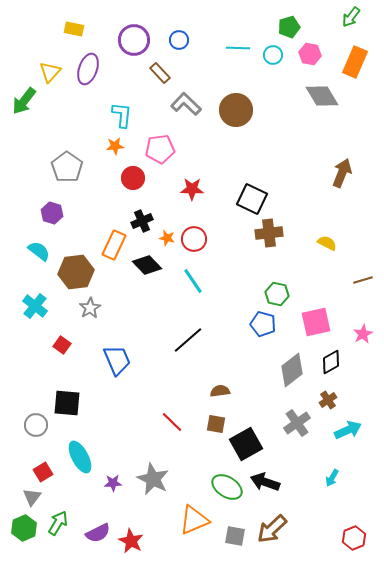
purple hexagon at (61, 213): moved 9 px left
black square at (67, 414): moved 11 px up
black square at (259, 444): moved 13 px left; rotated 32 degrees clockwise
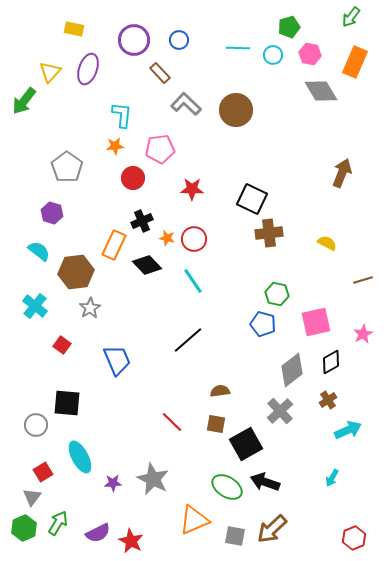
gray diamond at (322, 96): moved 1 px left, 5 px up
gray cross at (297, 423): moved 17 px left, 12 px up; rotated 8 degrees counterclockwise
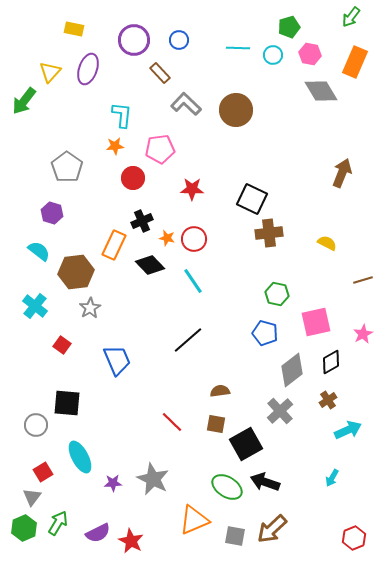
black diamond at (147, 265): moved 3 px right
blue pentagon at (263, 324): moved 2 px right, 9 px down
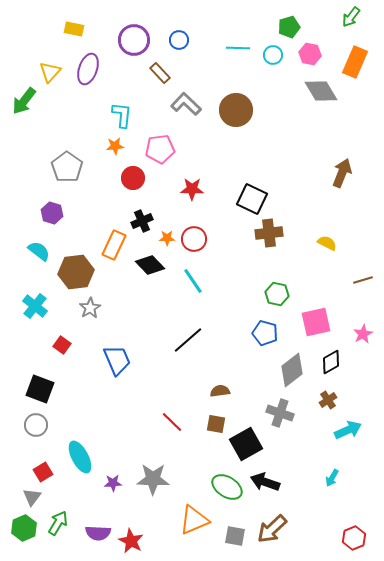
orange star at (167, 238): rotated 14 degrees counterclockwise
black square at (67, 403): moved 27 px left, 14 px up; rotated 16 degrees clockwise
gray cross at (280, 411): moved 2 px down; rotated 28 degrees counterclockwise
gray star at (153, 479): rotated 24 degrees counterclockwise
purple semicircle at (98, 533): rotated 30 degrees clockwise
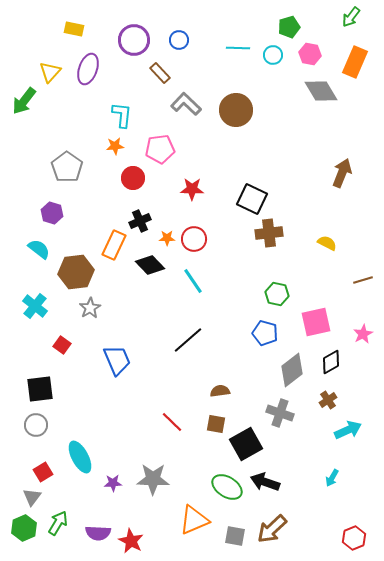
black cross at (142, 221): moved 2 px left
cyan semicircle at (39, 251): moved 2 px up
black square at (40, 389): rotated 28 degrees counterclockwise
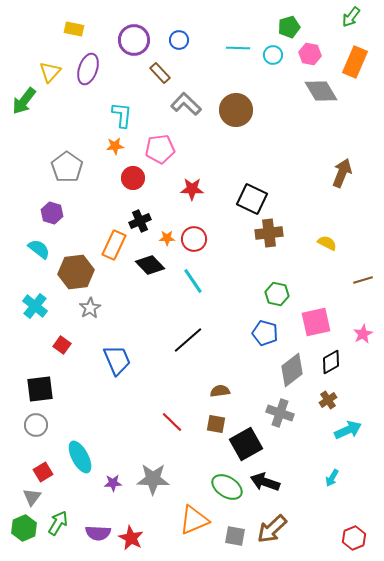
red star at (131, 541): moved 3 px up
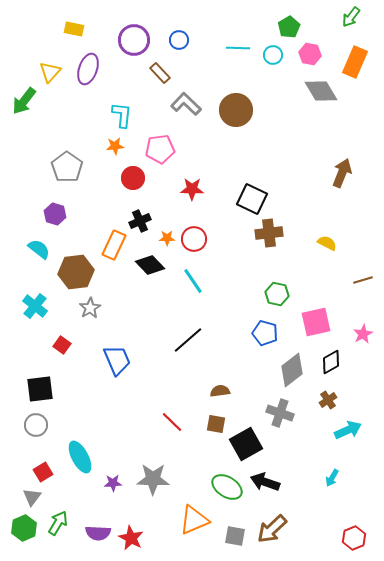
green pentagon at (289, 27): rotated 15 degrees counterclockwise
purple hexagon at (52, 213): moved 3 px right, 1 px down
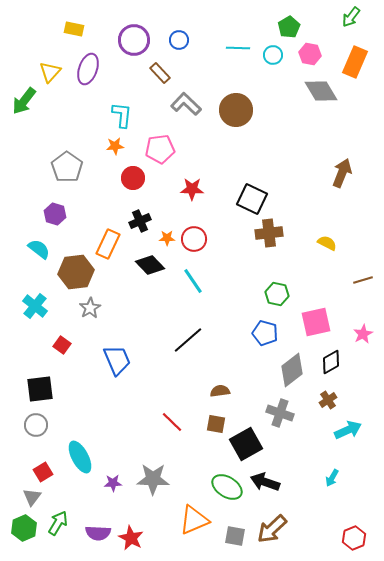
orange rectangle at (114, 245): moved 6 px left, 1 px up
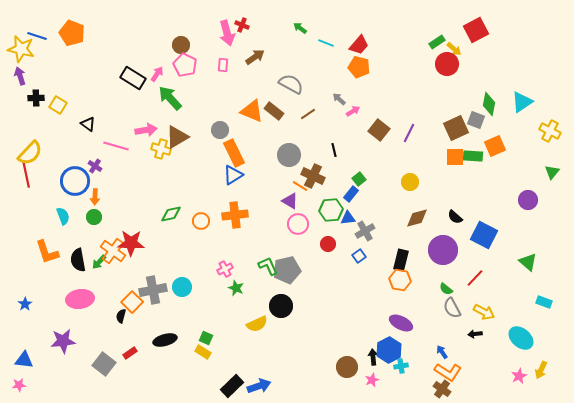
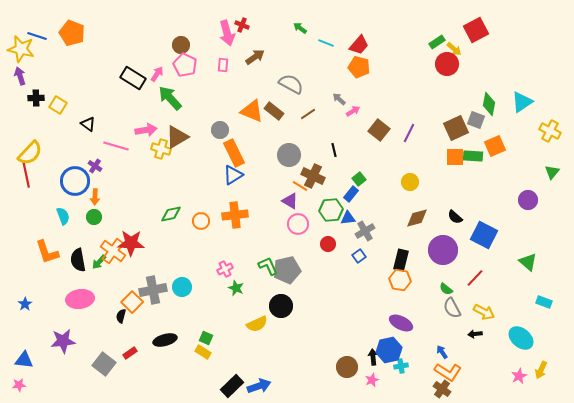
blue hexagon at (389, 350): rotated 15 degrees clockwise
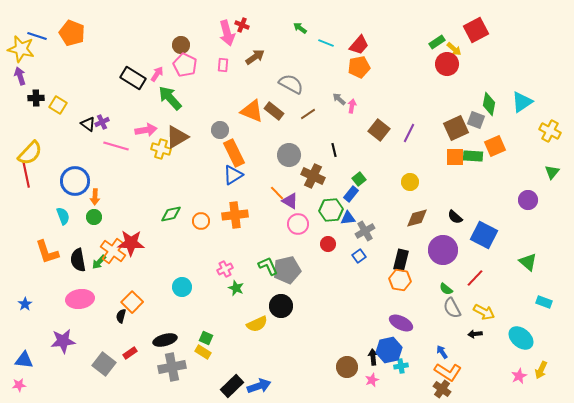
orange pentagon at (359, 67): rotated 25 degrees counterclockwise
pink arrow at (353, 111): moved 1 px left, 5 px up; rotated 48 degrees counterclockwise
purple cross at (95, 166): moved 7 px right, 44 px up; rotated 32 degrees clockwise
orange line at (300, 186): moved 23 px left, 7 px down; rotated 14 degrees clockwise
gray cross at (153, 290): moved 19 px right, 77 px down
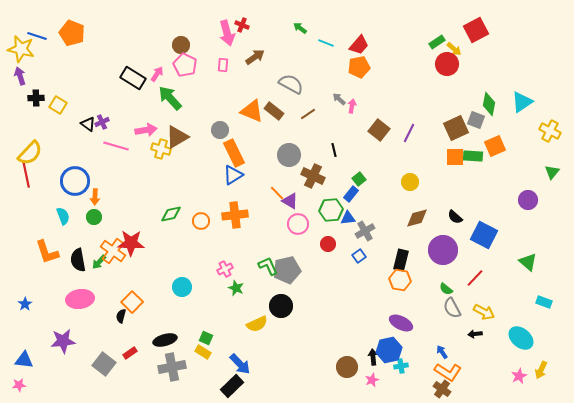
blue arrow at (259, 386): moved 19 px left, 22 px up; rotated 65 degrees clockwise
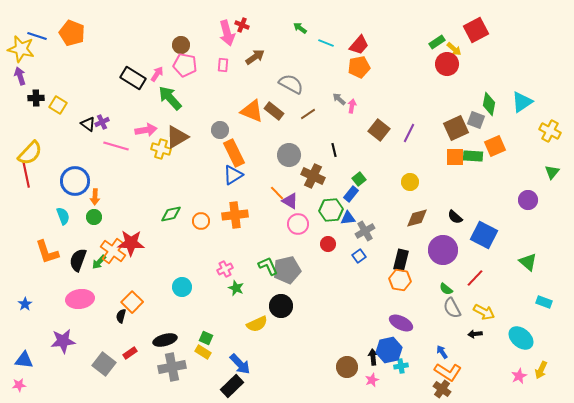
pink pentagon at (185, 65): rotated 15 degrees counterclockwise
black semicircle at (78, 260): rotated 30 degrees clockwise
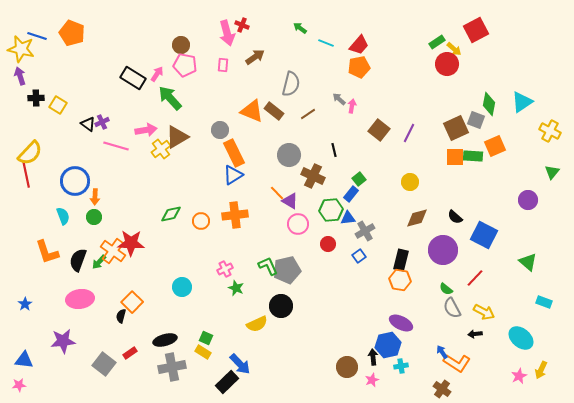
gray semicircle at (291, 84): rotated 75 degrees clockwise
yellow cross at (161, 149): rotated 36 degrees clockwise
blue hexagon at (389, 350): moved 1 px left, 5 px up
orange L-shape at (448, 372): moved 9 px right, 9 px up
black rectangle at (232, 386): moved 5 px left, 4 px up
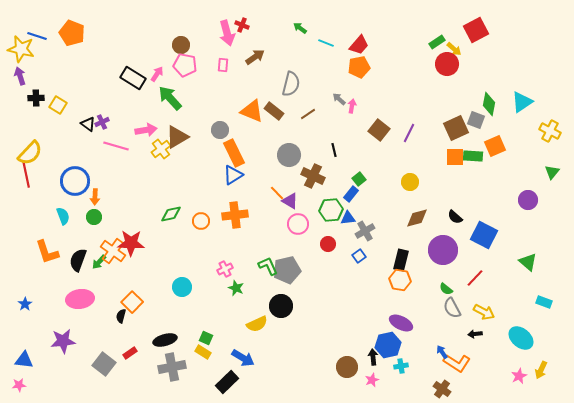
blue arrow at (240, 364): moved 3 px right, 6 px up; rotated 15 degrees counterclockwise
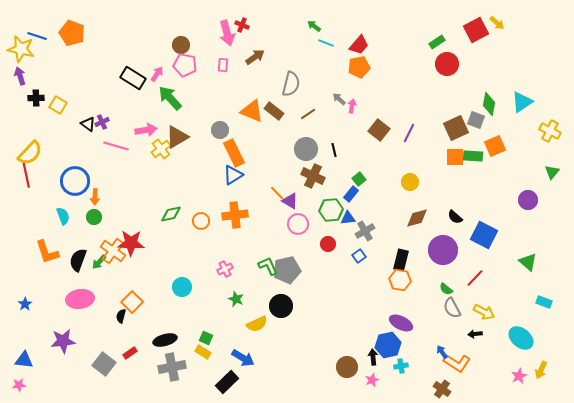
green arrow at (300, 28): moved 14 px right, 2 px up
yellow arrow at (454, 49): moved 43 px right, 26 px up
gray circle at (289, 155): moved 17 px right, 6 px up
green star at (236, 288): moved 11 px down
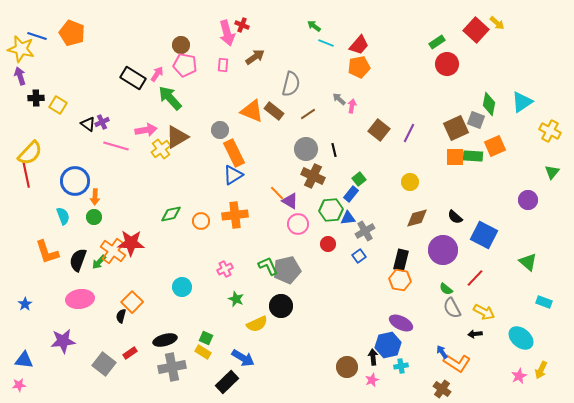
red square at (476, 30): rotated 20 degrees counterclockwise
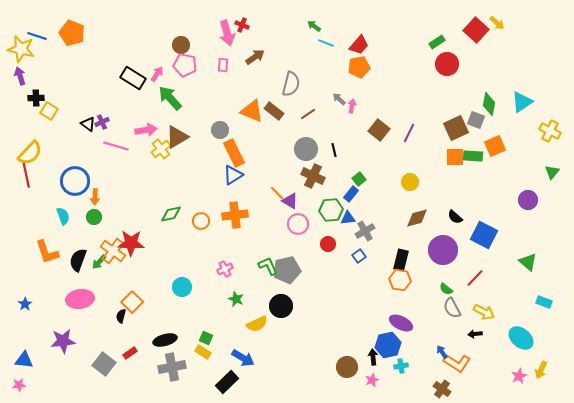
yellow square at (58, 105): moved 9 px left, 6 px down
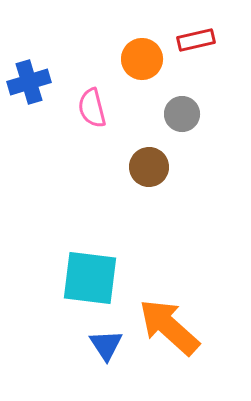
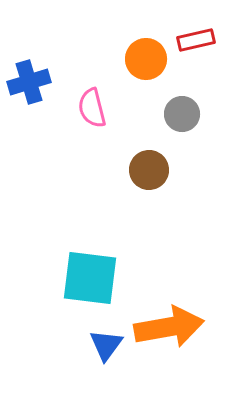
orange circle: moved 4 px right
brown circle: moved 3 px down
orange arrow: rotated 128 degrees clockwise
blue triangle: rotated 9 degrees clockwise
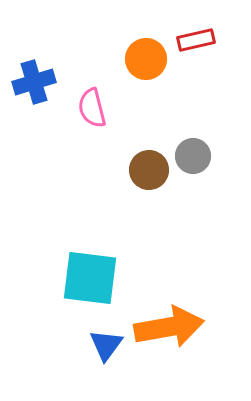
blue cross: moved 5 px right
gray circle: moved 11 px right, 42 px down
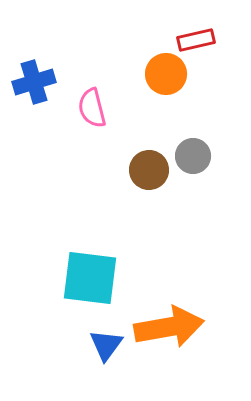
orange circle: moved 20 px right, 15 px down
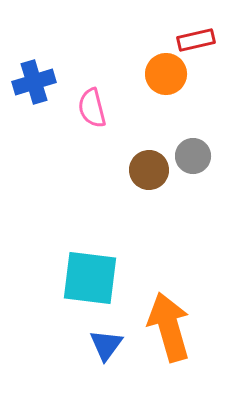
orange arrow: rotated 96 degrees counterclockwise
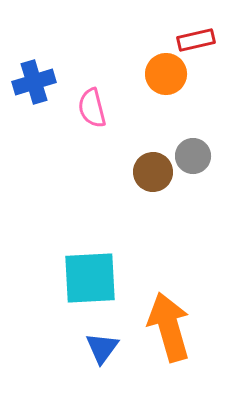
brown circle: moved 4 px right, 2 px down
cyan square: rotated 10 degrees counterclockwise
blue triangle: moved 4 px left, 3 px down
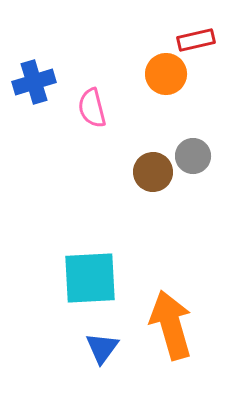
orange arrow: moved 2 px right, 2 px up
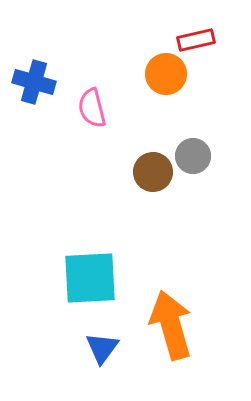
blue cross: rotated 33 degrees clockwise
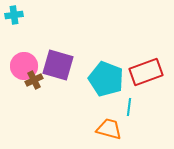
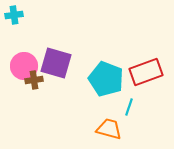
purple square: moved 2 px left, 2 px up
brown cross: rotated 18 degrees clockwise
cyan line: rotated 12 degrees clockwise
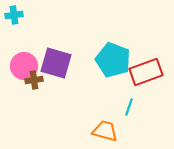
cyan pentagon: moved 7 px right, 19 px up
orange trapezoid: moved 4 px left, 2 px down
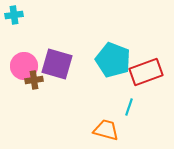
purple square: moved 1 px right, 1 px down
orange trapezoid: moved 1 px right, 1 px up
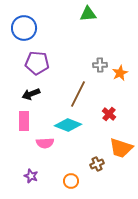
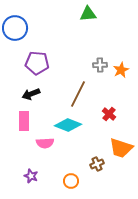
blue circle: moved 9 px left
orange star: moved 1 px right, 3 px up
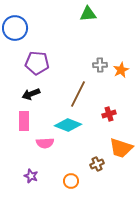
red cross: rotated 32 degrees clockwise
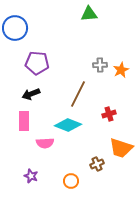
green triangle: moved 1 px right
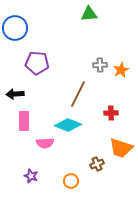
black arrow: moved 16 px left; rotated 18 degrees clockwise
red cross: moved 2 px right, 1 px up; rotated 16 degrees clockwise
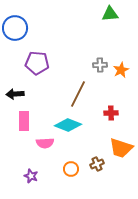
green triangle: moved 21 px right
orange circle: moved 12 px up
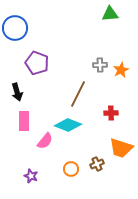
purple pentagon: rotated 15 degrees clockwise
black arrow: moved 2 px right, 2 px up; rotated 102 degrees counterclockwise
pink semicircle: moved 2 px up; rotated 48 degrees counterclockwise
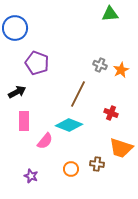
gray cross: rotated 24 degrees clockwise
black arrow: rotated 102 degrees counterclockwise
red cross: rotated 24 degrees clockwise
cyan diamond: moved 1 px right
brown cross: rotated 32 degrees clockwise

######

> SHORT TASK
Rewrite all of these lines, substituting "half circle" for every "semicircle" and changing nothing else. Leave out the picture markers.

> RESPONSE TO THE TASK
purple hexagon at (61, 213): moved 9 px left
black square at (67, 414): moved 11 px up
black square at (259, 444): moved 13 px left; rotated 32 degrees clockwise
gray diamond at (322, 96): moved 1 px left, 5 px up
gray cross at (297, 423): moved 17 px left, 12 px up; rotated 8 degrees counterclockwise
black diamond at (147, 265): moved 3 px right
blue pentagon at (263, 324): moved 2 px right, 9 px down
orange star at (167, 238): rotated 14 degrees counterclockwise
black square at (67, 403): moved 27 px left, 14 px up; rotated 16 degrees clockwise
gray cross at (280, 411): moved 2 px down; rotated 28 degrees counterclockwise
gray star at (153, 479): rotated 24 degrees counterclockwise
purple half circle at (98, 533): rotated 30 degrees clockwise
black cross at (142, 221): moved 2 px left
cyan half circle at (39, 251): moved 2 px up
black square at (40, 389): rotated 28 degrees counterclockwise
red star at (131, 541): moved 3 px up
green pentagon at (289, 27): rotated 15 degrees counterclockwise
purple hexagon at (52, 213): moved 3 px right, 1 px down
orange rectangle at (114, 245): moved 6 px left, 1 px up
blue hexagon at (389, 350): rotated 15 degrees clockwise
orange pentagon at (359, 67): rotated 25 degrees counterclockwise
pink arrow at (353, 111): moved 1 px left, 5 px up; rotated 48 degrees counterclockwise
purple cross at (95, 166): moved 7 px right, 44 px up; rotated 32 degrees clockwise
orange line at (300, 186): moved 23 px left, 7 px down; rotated 14 degrees clockwise
gray cross at (153, 290): moved 19 px right, 77 px down
blue arrow at (259, 386): moved 19 px left, 22 px up; rotated 65 degrees clockwise
pink pentagon at (185, 65): rotated 15 degrees counterclockwise
black half circle at (78, 260): rotated 30 degrees clockwise
gray half circle at (291, 84): rotated 75 degrees clockwise
yellow cross at (161, 149): rotated 36 degrees clockwise
blue hexagon at (389, 350): moved 1 px left, 5 px up
orange L-shape at (448, 372): moved 9 px right, 9 px up
black rectangle at (232, 386): moved 5 px left, 4 px up
blue arrow at (240, 364): moved 3 px right, 6 px up; rotated 15 degrees counterclockwise
green arrow at (300, 28): moved 14 px right, 2 px up
yellow arrow at (454, 49): moved 43 px right, 26 px up
gray circle at (289, 155): moved 17 px right, 6 px up
green star at (236, 288): moved 11 px down
red square at (476, 30): rotated 20 degrees counterclockwise
yellow square at (58, 105): moved 9 px left, 6 px down
orange circle: moved 4 px right
brown circle: moved 3 px down
orange arrow: rotated 128 degrees clockwise
blue triangle: rotated 9 degrees clockwise
blue cross: moved 5 px right
gray circle: moved 11 px right, 42 px down
orange circle: moved 20 px right, 15 px down
orange arrow: rotated 96 degrees counterclockwise
brown circle: moved 4 px right, 2 px down
cyan square: rotated 10 degrees counterclockwise
blue triangle: moved 4 px left, 3 px down
orange arrow: moved 2 px right, 2 px up
blue cross: rotated 33 degrees clockwise
purple square: moved 2 px left, 2 px up
brown cross: rotated 18 degrees clockwise
cyan line: rotated 12 degrees clockwise
cyan pentagon: moved 7 px right, 19 px up
orange trapezoid: moved 4 px left, 2 px down
purple square: moved 1 px right, 1 px down
orange trapezoid: moved 1 px right, 1 px up
blue circle: moved 9 px left
orange star: moved 1 px right, 3 px up
red cross: rotated 32 degrees clockwise
green triangle: moved 1 px right
black arrow: moved 16 px left; rotated 18 degrees clockwise
red cross: moved 2 px right, 1 px up; rotated 16 degrees clockwise
green triangle: moved 21 px right
orange circle: moved 12 px up
purple pentagon: rotated 15 degrees clockwise
black arrow: moved 2 px right, 2 px up; rotated 102 degrees counterclockwise
pink half circle: moved 2 px up; rotated 48 degrees counterclockwise
gray cross: rotated 24 degrees clockwise
black arrow: rotated 102 degrees counterclockwise
red cross: rotated 24 degrees clockwise
cyan diamond: moved 1 px right
brown cross: rotated 32 degrees clockwise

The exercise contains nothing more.